Identify each line in the rows below that contains the string "kern", and copy every such line in full.
## start SOURCE DATA
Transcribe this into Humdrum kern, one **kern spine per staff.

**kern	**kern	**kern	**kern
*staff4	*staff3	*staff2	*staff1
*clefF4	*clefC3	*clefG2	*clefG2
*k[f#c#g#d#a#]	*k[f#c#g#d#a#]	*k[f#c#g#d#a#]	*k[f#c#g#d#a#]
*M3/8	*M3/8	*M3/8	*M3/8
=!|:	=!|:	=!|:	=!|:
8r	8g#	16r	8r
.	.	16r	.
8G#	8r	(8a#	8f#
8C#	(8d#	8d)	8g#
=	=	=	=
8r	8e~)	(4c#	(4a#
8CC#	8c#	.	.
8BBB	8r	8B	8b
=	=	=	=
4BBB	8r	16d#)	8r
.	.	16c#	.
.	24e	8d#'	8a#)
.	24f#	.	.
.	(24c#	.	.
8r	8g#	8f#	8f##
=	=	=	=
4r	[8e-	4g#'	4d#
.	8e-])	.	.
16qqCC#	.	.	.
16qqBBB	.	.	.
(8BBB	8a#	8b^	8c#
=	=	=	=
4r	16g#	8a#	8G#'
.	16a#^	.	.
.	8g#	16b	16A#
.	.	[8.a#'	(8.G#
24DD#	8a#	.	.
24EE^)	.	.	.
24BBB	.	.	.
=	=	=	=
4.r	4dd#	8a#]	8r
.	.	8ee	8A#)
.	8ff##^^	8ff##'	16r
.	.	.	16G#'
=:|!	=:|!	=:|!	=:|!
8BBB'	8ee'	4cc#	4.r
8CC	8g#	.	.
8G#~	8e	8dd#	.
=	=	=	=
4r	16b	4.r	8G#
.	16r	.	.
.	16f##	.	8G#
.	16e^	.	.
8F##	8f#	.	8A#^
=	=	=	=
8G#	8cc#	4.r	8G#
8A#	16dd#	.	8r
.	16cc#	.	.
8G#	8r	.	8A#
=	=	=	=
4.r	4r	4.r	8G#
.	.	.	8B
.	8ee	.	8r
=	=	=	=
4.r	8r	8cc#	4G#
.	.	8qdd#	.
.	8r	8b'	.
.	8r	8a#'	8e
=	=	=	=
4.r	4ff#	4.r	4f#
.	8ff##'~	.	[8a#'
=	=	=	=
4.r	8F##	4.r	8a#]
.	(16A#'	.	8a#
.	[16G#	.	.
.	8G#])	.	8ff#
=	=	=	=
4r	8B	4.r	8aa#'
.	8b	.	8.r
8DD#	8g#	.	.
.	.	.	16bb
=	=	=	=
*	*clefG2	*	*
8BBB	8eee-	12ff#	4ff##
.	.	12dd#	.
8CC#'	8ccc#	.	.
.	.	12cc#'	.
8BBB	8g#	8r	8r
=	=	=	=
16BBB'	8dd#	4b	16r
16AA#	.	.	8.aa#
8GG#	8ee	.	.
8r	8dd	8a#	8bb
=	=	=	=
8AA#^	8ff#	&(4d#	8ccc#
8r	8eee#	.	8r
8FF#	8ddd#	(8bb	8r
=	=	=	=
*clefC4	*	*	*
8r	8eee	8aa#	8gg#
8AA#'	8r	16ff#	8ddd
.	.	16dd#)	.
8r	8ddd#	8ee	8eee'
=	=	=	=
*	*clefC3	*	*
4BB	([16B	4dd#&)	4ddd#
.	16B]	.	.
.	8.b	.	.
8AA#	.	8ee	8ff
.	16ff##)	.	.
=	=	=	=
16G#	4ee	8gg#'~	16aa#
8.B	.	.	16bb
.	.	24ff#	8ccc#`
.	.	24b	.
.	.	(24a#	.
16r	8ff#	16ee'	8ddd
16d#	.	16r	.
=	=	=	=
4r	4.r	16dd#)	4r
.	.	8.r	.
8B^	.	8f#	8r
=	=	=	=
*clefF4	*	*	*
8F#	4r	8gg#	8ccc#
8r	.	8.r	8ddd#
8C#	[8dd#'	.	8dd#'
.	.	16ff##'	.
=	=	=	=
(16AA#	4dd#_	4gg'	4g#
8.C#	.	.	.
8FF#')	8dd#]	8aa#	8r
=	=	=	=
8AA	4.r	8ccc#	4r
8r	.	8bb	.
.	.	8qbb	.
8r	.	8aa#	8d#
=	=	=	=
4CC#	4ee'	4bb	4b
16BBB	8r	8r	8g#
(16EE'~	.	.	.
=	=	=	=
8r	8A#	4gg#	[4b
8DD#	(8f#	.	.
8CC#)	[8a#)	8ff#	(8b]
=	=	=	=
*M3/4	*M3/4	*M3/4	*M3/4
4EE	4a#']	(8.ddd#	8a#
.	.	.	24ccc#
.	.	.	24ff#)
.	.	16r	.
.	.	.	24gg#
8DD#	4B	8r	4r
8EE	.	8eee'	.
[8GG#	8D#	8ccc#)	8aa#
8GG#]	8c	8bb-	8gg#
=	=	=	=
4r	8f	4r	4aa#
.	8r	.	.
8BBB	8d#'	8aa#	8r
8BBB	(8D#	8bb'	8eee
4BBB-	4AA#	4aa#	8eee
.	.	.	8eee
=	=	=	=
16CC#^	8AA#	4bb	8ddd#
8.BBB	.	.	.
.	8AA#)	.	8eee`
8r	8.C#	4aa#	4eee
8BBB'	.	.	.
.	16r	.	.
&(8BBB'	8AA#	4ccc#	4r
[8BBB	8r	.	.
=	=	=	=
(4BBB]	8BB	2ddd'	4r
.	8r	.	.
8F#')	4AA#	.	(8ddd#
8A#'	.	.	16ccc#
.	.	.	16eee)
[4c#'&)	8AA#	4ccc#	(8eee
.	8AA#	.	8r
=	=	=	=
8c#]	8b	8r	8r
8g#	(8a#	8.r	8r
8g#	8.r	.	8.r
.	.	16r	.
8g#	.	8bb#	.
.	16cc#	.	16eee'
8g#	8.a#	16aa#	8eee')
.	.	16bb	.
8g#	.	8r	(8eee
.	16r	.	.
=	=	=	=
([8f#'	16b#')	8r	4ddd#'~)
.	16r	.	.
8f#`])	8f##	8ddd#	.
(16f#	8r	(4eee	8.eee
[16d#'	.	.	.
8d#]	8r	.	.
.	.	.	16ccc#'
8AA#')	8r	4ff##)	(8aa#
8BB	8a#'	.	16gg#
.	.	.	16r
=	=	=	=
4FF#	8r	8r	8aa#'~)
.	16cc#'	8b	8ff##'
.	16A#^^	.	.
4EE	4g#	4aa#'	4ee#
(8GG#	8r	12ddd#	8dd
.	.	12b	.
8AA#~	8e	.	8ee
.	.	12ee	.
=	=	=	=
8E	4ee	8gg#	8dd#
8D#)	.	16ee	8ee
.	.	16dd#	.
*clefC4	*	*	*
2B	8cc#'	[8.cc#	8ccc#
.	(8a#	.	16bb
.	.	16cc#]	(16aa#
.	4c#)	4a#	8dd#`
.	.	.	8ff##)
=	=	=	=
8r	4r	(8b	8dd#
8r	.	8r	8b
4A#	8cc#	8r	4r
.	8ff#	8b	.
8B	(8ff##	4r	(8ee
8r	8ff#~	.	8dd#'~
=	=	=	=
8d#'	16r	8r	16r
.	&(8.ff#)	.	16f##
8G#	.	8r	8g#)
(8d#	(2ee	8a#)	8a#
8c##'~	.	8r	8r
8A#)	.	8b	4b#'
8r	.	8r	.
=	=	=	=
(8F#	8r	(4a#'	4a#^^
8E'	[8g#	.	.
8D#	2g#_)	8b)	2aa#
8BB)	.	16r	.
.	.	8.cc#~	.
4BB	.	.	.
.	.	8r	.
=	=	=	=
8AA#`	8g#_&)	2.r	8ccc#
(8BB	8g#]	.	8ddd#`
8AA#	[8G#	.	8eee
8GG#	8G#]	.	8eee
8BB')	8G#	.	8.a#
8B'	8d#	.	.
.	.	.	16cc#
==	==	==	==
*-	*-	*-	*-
## end SOURCE DATA
FULL ANSWER:
Transcribe this into Humdrum kern, one **kern spine per staff.
**kern	**kern	**kern	**kern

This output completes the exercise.